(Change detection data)
+++

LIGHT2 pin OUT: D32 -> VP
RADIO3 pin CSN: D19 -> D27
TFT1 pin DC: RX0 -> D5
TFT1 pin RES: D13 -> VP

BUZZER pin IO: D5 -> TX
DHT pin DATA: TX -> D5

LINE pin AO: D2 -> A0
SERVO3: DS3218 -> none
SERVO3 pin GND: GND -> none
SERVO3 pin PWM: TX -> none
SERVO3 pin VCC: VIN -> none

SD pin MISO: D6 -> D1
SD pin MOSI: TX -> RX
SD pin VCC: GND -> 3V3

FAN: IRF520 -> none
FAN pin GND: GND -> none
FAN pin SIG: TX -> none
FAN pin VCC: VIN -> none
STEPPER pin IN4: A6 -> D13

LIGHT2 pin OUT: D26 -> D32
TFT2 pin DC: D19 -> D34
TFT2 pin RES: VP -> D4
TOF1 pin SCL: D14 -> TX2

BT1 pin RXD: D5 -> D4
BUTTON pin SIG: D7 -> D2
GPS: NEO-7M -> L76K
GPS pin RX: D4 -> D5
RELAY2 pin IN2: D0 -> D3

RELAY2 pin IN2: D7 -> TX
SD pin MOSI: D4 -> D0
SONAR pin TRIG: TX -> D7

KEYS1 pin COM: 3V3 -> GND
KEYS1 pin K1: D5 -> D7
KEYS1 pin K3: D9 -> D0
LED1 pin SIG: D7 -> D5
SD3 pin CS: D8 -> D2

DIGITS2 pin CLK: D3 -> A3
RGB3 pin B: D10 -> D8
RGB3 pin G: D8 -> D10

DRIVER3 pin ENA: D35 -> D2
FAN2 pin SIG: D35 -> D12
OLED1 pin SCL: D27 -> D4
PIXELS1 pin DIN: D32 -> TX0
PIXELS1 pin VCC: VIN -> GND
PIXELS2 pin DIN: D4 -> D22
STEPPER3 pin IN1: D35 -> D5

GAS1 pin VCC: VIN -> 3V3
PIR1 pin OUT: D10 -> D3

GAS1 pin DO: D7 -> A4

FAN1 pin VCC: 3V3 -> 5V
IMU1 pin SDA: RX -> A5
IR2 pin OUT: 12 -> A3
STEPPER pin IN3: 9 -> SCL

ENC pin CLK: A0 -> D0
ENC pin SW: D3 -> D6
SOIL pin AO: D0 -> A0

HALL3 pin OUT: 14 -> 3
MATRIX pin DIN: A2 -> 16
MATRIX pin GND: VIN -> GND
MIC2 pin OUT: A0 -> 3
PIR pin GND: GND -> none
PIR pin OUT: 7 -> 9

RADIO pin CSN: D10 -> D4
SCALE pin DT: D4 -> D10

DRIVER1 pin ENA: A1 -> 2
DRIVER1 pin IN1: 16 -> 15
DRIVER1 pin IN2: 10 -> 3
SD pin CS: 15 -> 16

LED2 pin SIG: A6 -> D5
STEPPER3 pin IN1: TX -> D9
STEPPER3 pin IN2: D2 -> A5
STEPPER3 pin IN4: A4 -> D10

+++

**EXERCISE DETAILS**
In the entries above, find the line holding "GPS: NEO-7M -> L76K" and the line holding "PIXELS2 pin DIN: D4 -> D22"; print both of them and every line between, exactly, and nothing else.

**WORKED SOLUTION**
GPS: NEO-7M -> L76K
GPS pin RX: D4 -> D5
RELAY2 pin IN2: D0 -> D3

RELAY2 pin IN2: D7 -> TX
SD pin MOSI: D4 -> D0
SONAR pin TRIG: TX -> D7

KEYS1 pin COM: 3V3 -> GND
KEYS1 pin K1: D5 -> D7
KEYS1 pin K3: D9 -> D0
LED1 pin SIG: D7 -> D5
SD3 pin CS: D8 -> D2

DIGITS2 pin CLK: D3 -> A3
RGB3 pin B: D10 -> D8
RGB3 pin G: D8 -> D10

DRIVER3 pin ENA: D35 -> D2
FAN2 pin SIG: D35 -> D12
OLED1 pin SCL: D27 -> D4
PIXELS1 pin DIN: D32 -> TX0
PIXELS1 pin VCC: VIN -> GND
PIXELS2 pin DIN: D4 -> D22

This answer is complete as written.